(Image change detection data)

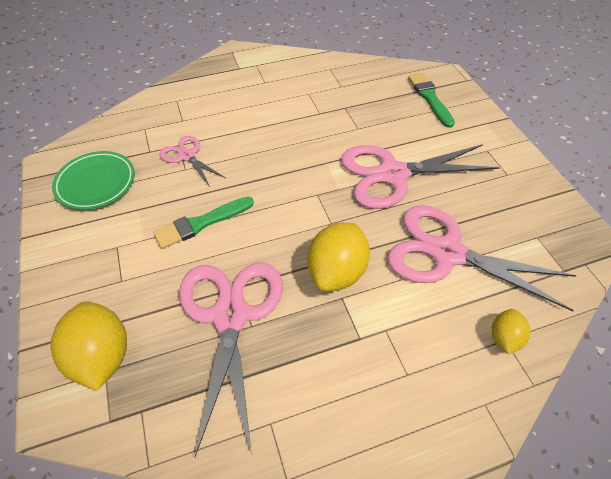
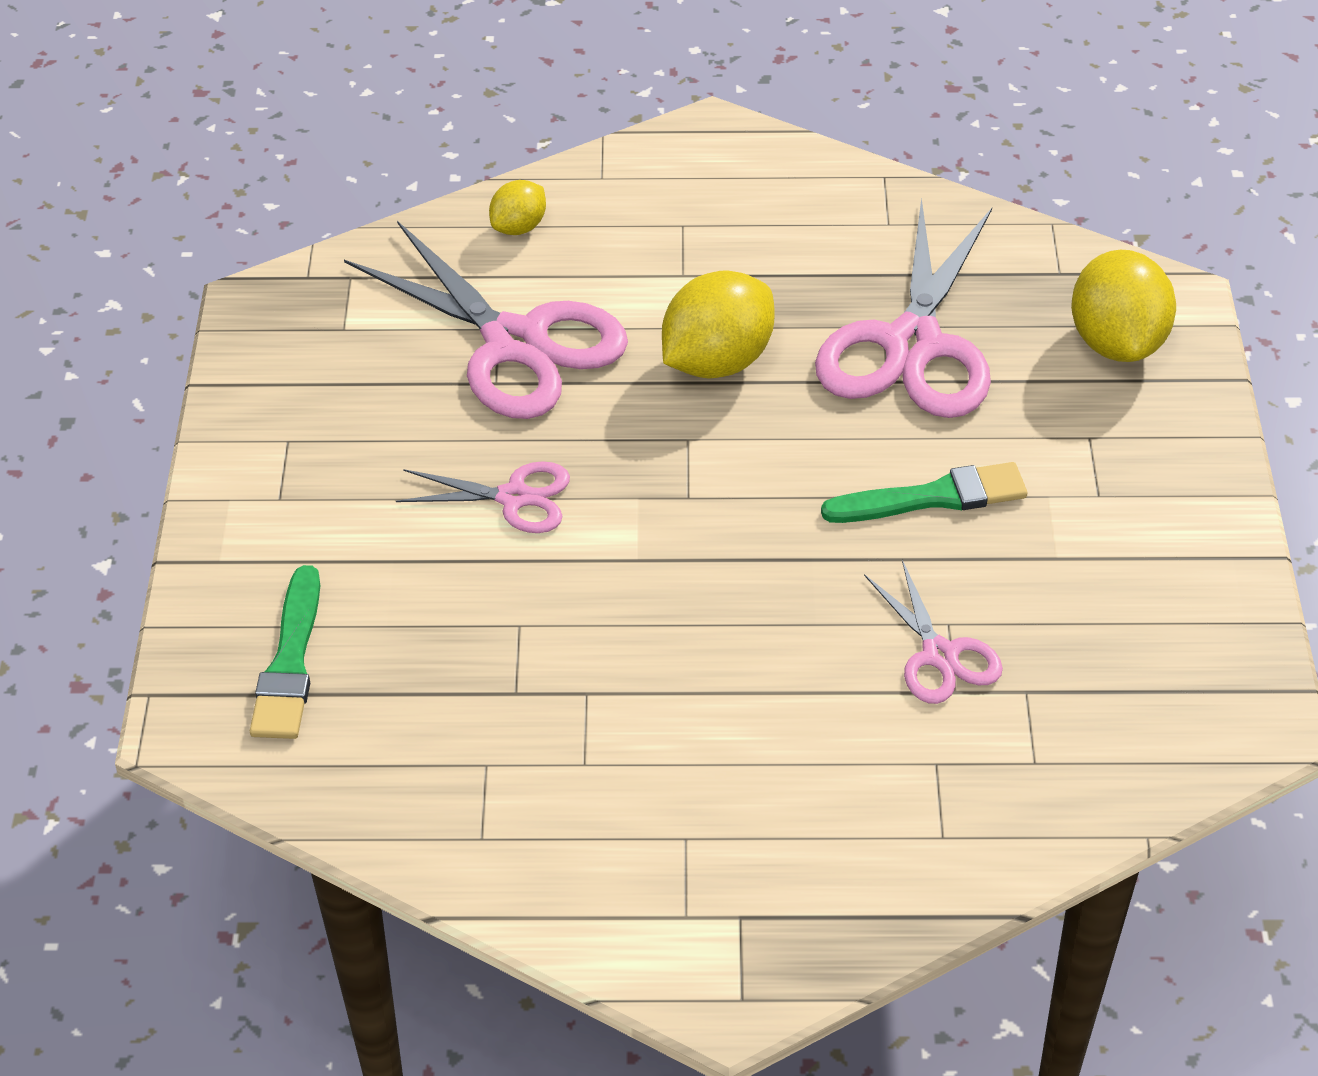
camera: 160 degrees left, 5 degrees down
green plate [52,151,135,210] -> none
pink scissors [341,144,500,209] -> pink scissors [396,461,570,533], size x0.52

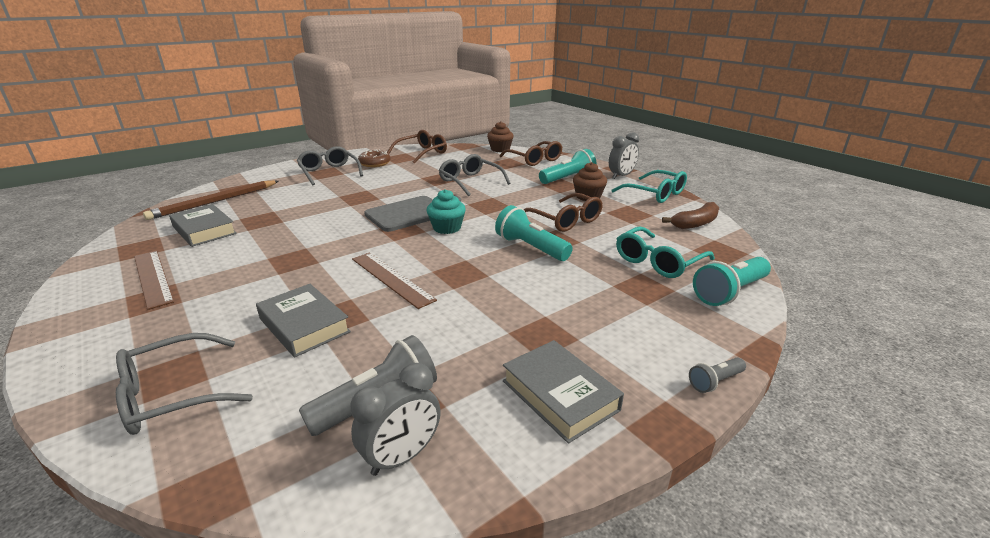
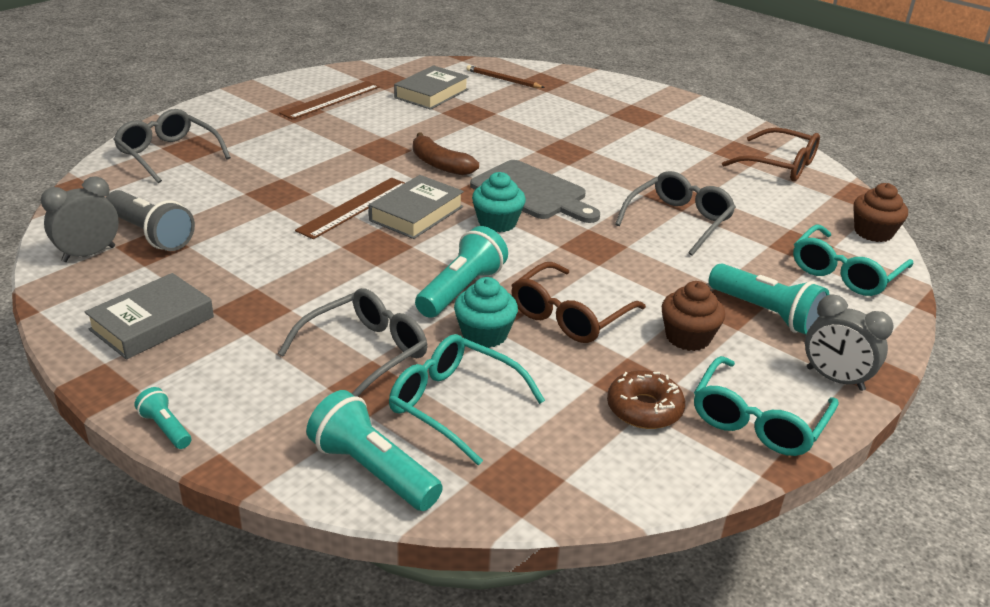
camera: 75 degrees right, 5 degrees up
brown pencil [143,180,279,220] -> brown pencil [466,65,545,88], size x0.58
grey book [256,284,351,357] -> grey book moved to [369,175,464,239]
grey glasses [297,146,363,185] -> grey glasses moved to [278,288,427,397]
grey clock [351,363,441,476] -> grey clock turned 105 degrees clockwise [41,176,119,262]
brown donut [358,149,391,167] -> brown donut moved to [607,370,685,429]
brown glasses [500,141,562,166] -> turquoise glasses [793,225,913,296]
brown banana [662,202,719,229] -> brown banana moved to [413,133,479,175]
grey flashlight [689,358,746,393] -> turquoise flashlight [135,387,191,449]
none -> turquoise cupcake [454,277,518,348]

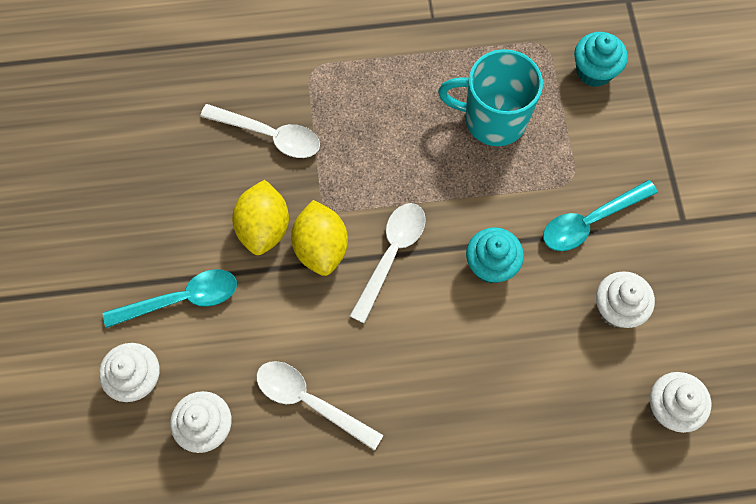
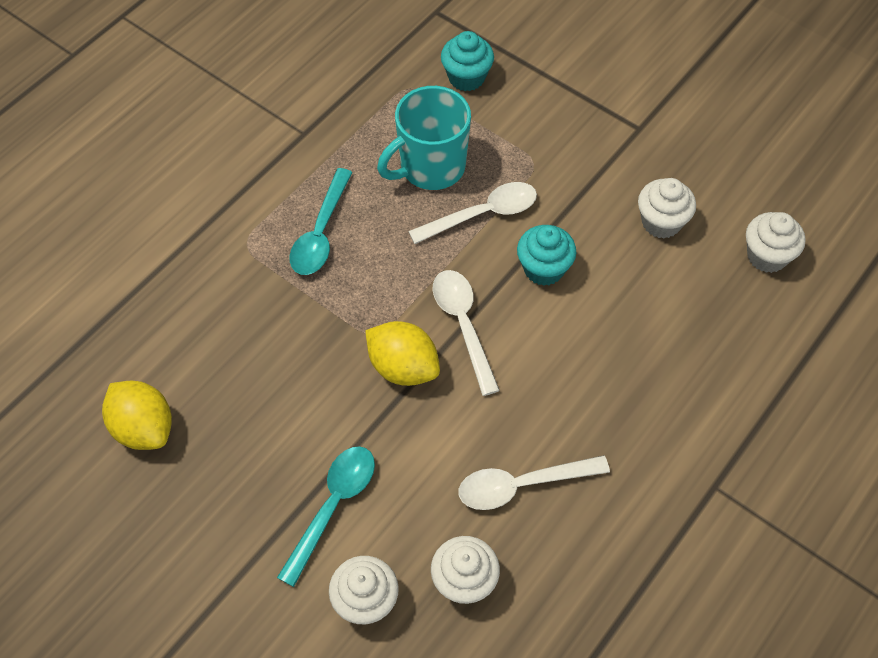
camera: 45 degrees left, 10 degrees down
white spoon [200,104,320,158] -> white spoon moved to [408,182,537,244]
yellow lemon [232,180,289,255] -> yellow lemon moved to [102,381,172,450]
turquoise spoon [543,180,658,251] -> turquoise spoon moved to [290,168,353,275]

WHAT IS REQUIRED: In your copy, reproduce the data above exactly and skip every picture.

EXERCISE SOLUTION:
camera: 160 degrees left, 5 degrees down
green plate [52,151,135,210] -> none
pink scissors [341,144,500,209] -> pink scissors [396,461,570,533], size x0.52

camera: 75 degrees right, 5 degrees up
brown pencil [143,180,279,220] -> brown pencil [466,65,545,88], size x0.58
grey book [256,284,351,357] -> grey book moved to [369,175,464,239]
grey glasses [297,146,363,185] -> grey glasses moved to [278,288,427,397]
grey clock [351,363,441,476] -> grey clock turned 105 degrees clockwise [41,176,119,262]
brown donut [358,149,391,167] -> brown donut moved to [607,370,685,429]
brown glasses [500,141,562,166] -> turquoise glasses [793,225,913,296]
brown banana [662,202,719,229] -> brown banana moved to [413,133,479,175]
grey flashlight [689,358,746,393] -> turquoise flashlight [135,387,191,449]
none -> turquoise cupcake [454,277,518,348]

camera: 45 degrees left, 10 degrees down
white spoon [200,104,320,158] -> white spoon moved to [408,182,537,244]
yellow lemon [232,180,289,255] -> yellow lemon moved to [102,381,172,450]
turquoise spoon [543,180,658,251] -> turquoise spoon moved to [290,168,353,275]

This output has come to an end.